* What the task asks *
All lines from the one with "(506, 112) = (330, 415): yellow" through the end of the records below are to be given again exactly, and nothing else.

----- Excerpted data -----

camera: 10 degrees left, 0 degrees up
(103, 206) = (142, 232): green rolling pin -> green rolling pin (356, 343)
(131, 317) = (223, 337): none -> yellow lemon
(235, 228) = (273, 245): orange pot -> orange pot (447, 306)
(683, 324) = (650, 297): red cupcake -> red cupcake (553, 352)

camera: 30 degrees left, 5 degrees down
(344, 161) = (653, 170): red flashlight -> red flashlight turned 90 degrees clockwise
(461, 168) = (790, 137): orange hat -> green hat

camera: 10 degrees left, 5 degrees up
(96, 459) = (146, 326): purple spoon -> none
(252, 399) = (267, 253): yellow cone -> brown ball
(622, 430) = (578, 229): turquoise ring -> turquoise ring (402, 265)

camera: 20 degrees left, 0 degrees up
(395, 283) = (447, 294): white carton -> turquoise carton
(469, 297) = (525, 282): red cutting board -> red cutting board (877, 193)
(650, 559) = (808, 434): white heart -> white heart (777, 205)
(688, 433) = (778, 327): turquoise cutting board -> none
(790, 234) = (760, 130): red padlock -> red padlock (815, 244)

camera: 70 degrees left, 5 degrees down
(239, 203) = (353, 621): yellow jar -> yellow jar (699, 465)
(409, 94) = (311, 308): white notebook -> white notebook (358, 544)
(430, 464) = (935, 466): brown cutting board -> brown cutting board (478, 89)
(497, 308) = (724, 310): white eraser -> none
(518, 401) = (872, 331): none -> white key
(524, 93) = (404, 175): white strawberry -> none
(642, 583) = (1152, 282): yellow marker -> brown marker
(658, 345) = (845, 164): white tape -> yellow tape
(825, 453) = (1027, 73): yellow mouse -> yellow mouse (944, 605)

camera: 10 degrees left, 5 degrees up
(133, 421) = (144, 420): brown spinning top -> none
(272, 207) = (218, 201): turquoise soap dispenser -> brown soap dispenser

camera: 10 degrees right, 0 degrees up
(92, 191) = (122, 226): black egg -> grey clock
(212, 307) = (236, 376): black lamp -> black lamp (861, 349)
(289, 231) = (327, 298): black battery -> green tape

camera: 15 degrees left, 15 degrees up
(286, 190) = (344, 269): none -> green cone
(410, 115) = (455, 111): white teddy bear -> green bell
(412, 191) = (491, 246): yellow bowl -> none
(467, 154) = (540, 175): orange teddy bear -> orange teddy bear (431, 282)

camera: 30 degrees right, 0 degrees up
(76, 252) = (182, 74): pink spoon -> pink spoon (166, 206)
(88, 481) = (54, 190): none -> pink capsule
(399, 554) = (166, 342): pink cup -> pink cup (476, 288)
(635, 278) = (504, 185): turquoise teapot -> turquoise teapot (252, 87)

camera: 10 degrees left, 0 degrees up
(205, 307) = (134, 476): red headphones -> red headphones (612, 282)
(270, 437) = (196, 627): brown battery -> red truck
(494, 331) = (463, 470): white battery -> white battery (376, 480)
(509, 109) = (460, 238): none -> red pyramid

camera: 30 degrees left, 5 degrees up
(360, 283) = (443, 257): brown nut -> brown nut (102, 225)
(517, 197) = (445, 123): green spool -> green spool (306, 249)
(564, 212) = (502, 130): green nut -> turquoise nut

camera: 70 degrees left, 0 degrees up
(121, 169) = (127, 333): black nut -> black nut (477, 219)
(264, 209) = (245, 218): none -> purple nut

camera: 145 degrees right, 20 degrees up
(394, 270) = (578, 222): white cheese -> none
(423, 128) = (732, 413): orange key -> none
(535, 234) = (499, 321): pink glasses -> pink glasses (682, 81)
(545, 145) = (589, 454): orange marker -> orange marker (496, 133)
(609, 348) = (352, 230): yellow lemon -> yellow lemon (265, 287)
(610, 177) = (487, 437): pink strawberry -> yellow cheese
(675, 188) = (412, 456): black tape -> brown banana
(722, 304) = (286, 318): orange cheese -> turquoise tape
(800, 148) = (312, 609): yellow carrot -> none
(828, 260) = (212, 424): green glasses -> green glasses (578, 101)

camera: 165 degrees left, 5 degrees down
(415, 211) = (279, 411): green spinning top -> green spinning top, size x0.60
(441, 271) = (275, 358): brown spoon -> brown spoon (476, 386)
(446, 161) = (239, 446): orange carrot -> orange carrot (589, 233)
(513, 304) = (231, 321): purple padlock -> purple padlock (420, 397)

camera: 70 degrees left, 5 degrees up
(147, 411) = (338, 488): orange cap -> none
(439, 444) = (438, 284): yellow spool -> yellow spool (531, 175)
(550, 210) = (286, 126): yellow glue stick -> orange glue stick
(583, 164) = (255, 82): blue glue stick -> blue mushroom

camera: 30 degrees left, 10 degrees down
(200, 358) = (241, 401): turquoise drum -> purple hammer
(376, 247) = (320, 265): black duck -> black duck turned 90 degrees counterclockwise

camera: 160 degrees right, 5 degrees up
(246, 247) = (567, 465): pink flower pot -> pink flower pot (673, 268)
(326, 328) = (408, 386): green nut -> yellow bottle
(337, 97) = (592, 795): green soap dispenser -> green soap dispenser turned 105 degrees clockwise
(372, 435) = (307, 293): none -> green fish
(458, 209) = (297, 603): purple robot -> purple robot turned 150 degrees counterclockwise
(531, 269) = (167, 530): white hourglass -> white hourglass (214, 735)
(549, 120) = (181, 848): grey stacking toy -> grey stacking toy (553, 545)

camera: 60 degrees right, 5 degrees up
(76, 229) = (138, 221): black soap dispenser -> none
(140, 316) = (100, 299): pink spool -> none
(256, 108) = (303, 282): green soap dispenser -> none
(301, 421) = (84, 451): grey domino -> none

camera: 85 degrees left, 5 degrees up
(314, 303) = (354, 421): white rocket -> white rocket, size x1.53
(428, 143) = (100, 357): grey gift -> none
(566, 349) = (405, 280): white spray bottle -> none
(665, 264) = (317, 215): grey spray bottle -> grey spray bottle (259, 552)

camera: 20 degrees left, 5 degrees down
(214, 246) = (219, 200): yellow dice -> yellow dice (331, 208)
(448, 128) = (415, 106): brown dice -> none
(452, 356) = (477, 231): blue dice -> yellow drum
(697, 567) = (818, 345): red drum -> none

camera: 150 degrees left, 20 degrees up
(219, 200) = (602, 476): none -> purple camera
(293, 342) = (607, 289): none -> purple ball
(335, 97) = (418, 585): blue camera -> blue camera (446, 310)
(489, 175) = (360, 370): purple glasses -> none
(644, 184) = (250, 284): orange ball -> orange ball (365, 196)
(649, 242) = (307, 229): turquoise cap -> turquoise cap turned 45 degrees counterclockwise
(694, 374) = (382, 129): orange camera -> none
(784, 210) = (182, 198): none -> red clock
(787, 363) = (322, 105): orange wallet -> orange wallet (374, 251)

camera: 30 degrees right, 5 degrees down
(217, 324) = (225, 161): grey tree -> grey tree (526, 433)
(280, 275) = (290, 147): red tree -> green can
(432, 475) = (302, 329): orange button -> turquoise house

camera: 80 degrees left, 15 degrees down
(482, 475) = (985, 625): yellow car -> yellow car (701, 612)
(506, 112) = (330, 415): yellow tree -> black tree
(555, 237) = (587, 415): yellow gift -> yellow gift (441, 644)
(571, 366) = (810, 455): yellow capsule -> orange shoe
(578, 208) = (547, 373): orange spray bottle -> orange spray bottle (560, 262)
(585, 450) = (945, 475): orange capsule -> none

-----

* Result *
(506, 112) = (330, 415): yellow tree -> black tree
(555, 237) = (587, 415): yellow gift -> yellow gift (441, 644)
(571, 366) = (810, 455): yellow capsule -> orange shoe
(578, 208) = (547, 373): orange spray bottle -> orange spray bottle (560, 262)
(585, 450) = (945, 475): orange capsule -> none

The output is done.